_WHAT THE TASK REQUIRES:_
From the first line below to the last, reproduce the material exactly and leave out the images.

_DATA FOR REVIEW:_
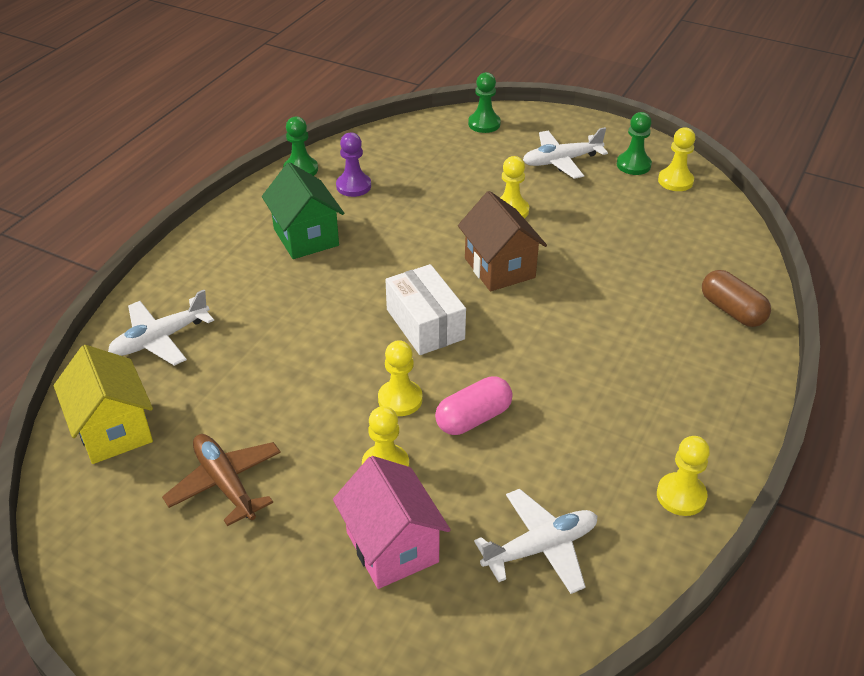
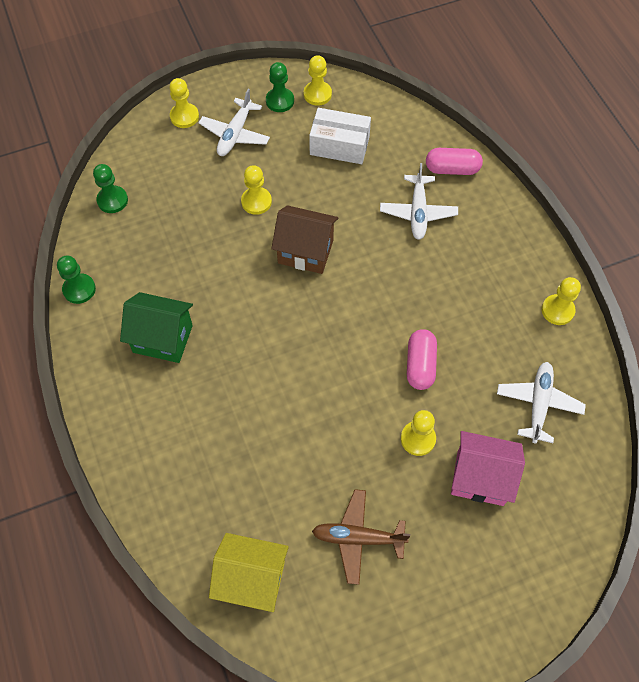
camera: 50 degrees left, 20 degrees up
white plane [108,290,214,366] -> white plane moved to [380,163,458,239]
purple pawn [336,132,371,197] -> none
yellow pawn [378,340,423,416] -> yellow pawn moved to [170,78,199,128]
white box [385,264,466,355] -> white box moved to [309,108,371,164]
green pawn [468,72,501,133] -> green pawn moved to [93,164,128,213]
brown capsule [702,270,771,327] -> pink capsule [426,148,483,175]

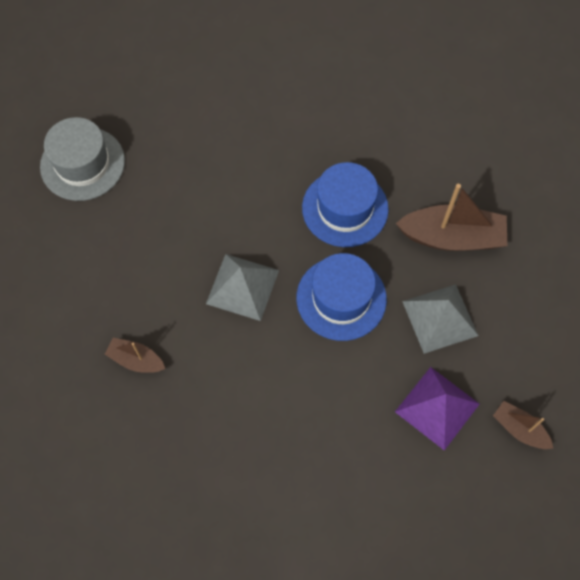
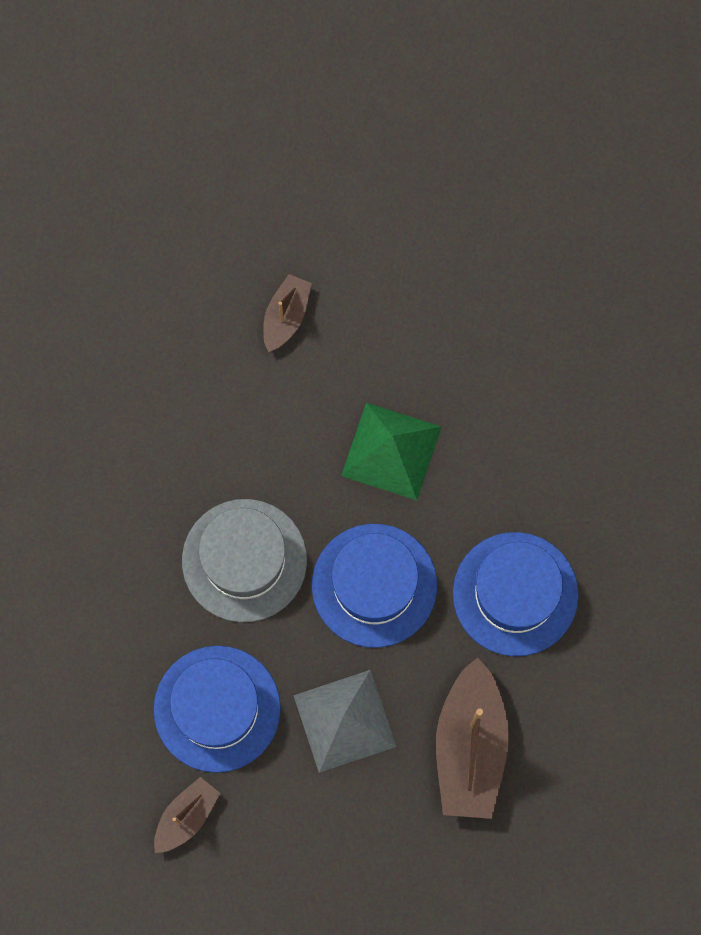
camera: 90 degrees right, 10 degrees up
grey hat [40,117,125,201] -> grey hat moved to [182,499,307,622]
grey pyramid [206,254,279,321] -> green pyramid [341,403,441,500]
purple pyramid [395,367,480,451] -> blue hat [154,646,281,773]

_YOUR SOLUTION:_
camera: 50 degrees left, 20 degrees up
white plane [108,290,214,366] -> white plane moved to [380,163,458,239]
purple pawn [336,132,371,197] -> none
yellow pawn [378,340,423,416] -> yellow pawn moved to [170,78,199,128]
white box [385,264,466,355] -> white box moved to [309,108,371,164]
green pawn [468,72,501,133] -> green pawn moved to [93,164,128,213]
brown capsule [702,270,771,327] -> pink capsule [426,148,483,175]

camera: 90 degrees right, 10 degrees up
grey hat [40,117,125,201] -> grey hat moved to [182,499,307,622]
grey pyramid [206,254,279,321] -> green pyramid [341,403,441,500]
purple pyramid [395,367,480,451] -> blue hat [154,646,281,773]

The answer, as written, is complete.